§ **Work request**:
Nothing should appear in the answer except the line containing "camera: 75 degrees right, 0 degrees up" and the lines following it through the end of the listing, each given exactly.

§ **Records supplied**:
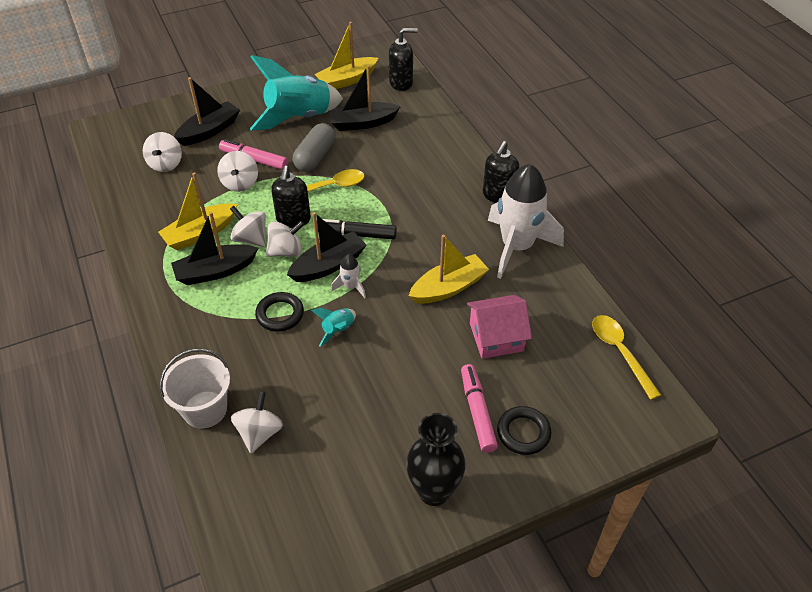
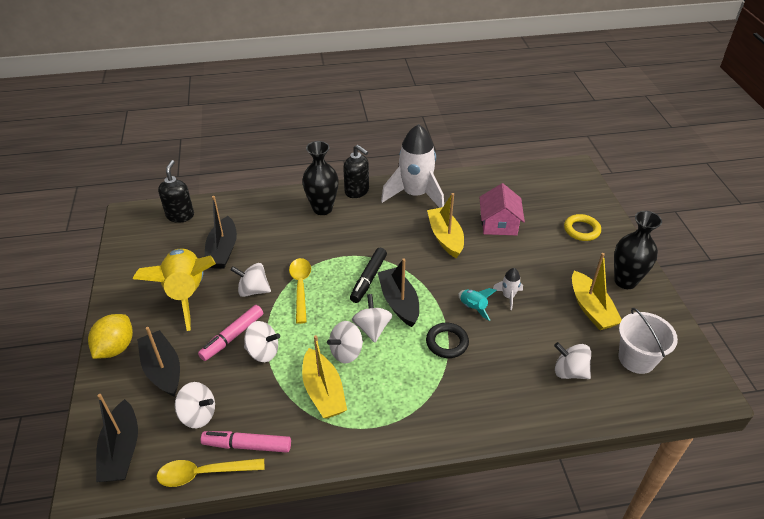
camera: 75 degrees left, 5 degrees down
(205, 409) = (542, 407): white bucket -> white bucket (636, 359)
(215, 271) = (380, 384): black boat -> black boat (122, 450)
(227, 99) = (115, 348): none -> yellow lemon
(293, 220) = (333, 318): black soap dispenser -> none
(299, 117) = (186, 293): turquoise rocket -> yellow rocket
(315, 157) = (253, 290): grey capsule -> white spinning top
(347, 80) = (150, 250): yellow boat -> yellow boat (591, 308)
(351, 287) = (428, 292): white rocket -> white rocket (508, 296)
(455, 175) = (322, 209): none -> black vase
(477, 411) = (562, 247): pink marker -> pink marker (247, 445)
(523, 433) = (581, 230): black ring -> yellow ring
(620, 352) = (523, 174): yellow spoon -> yellow spoon (203, 473)

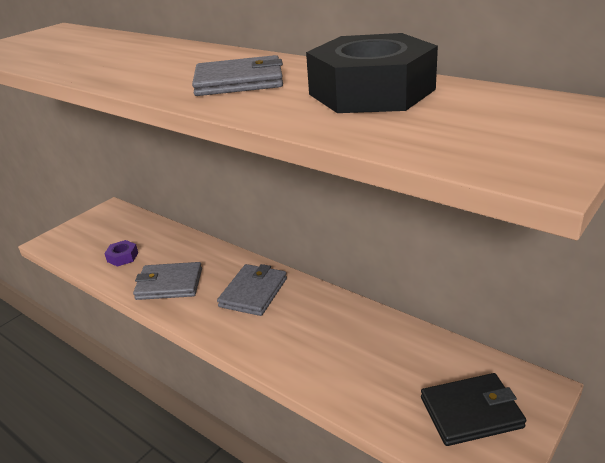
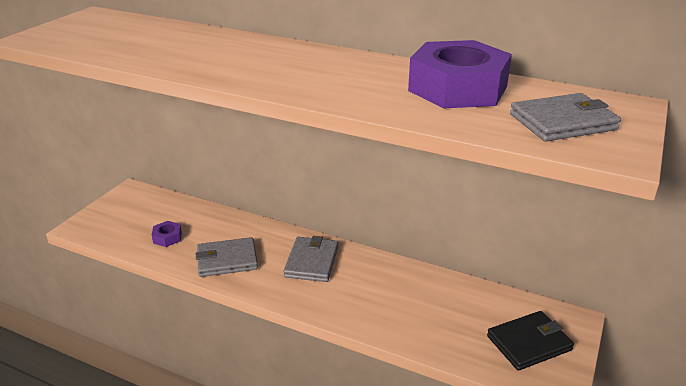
camera: 15 degrees left, 0 degrees up
(239, 81) = (337, 78): grey wallet -> grey wallet (562, 122)
(371, 92) = (458, 88): black nut -> purple nut

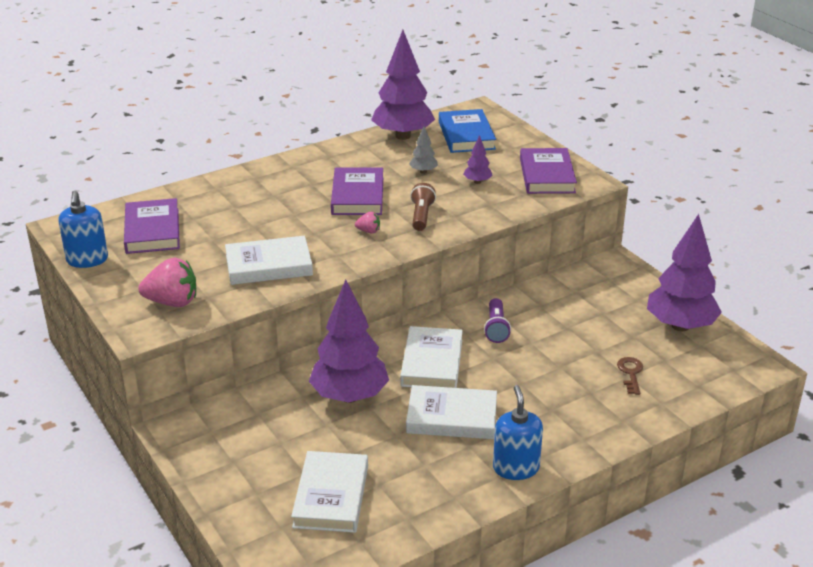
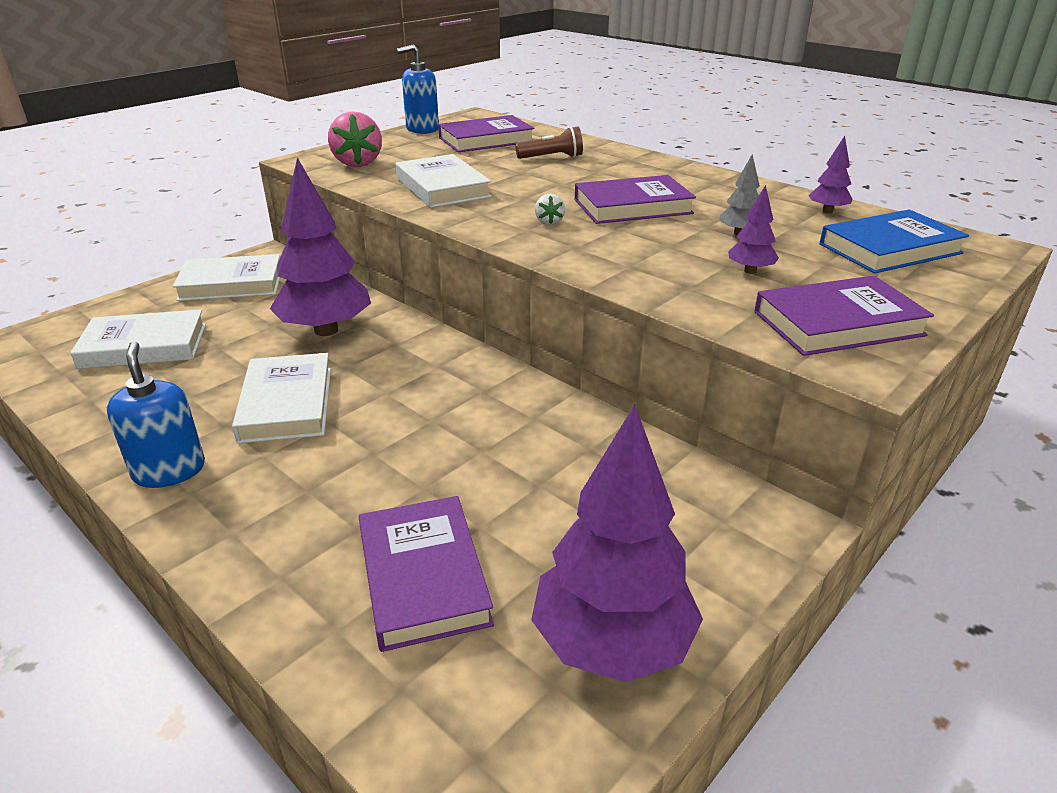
camera: 75 degrees right, 0 degrees up
(368, 231) = (549, 222): pink strawberry -> white strawberry
(403, 136) = (827, 211): purple tree -> purple tree, size x0.43
(421, 216) = (613, 246): brown flashlight -> brown flashlight (552, 157)
(432, 363) = (405, 374): white book -> white book (231, 284)
(496, 328) = (506, 414): purple flashlight -> none
(516, 468) = (169, 471): blue soap dispenser -> blue soap dispenser turned 90 degrees counterclockwise
(630, 373) = (423, 576): brown key -> purple book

§ **Exercise output**:
camera: 75 degrees right, 0 degrees up
(368, 231) = (549, 222): pink strawberry -> white strawberry
(403, 136) = (827, 211): purple tree -> purple tree, size x0.43
(421, 216) = (613, 246): brown flashlight -> brown flashlight (552, 157)
(432, 363) = (405, 374): white book -> white book (231, 284)
(496, 328) = (506, 414): purple flashlight -> none
(516, 468) = (169, 471): blue soap dispenser -> blue soap dispenser turned 90 degrees counterclockwise
(630, 373) = (423, 576): brown key -> purple book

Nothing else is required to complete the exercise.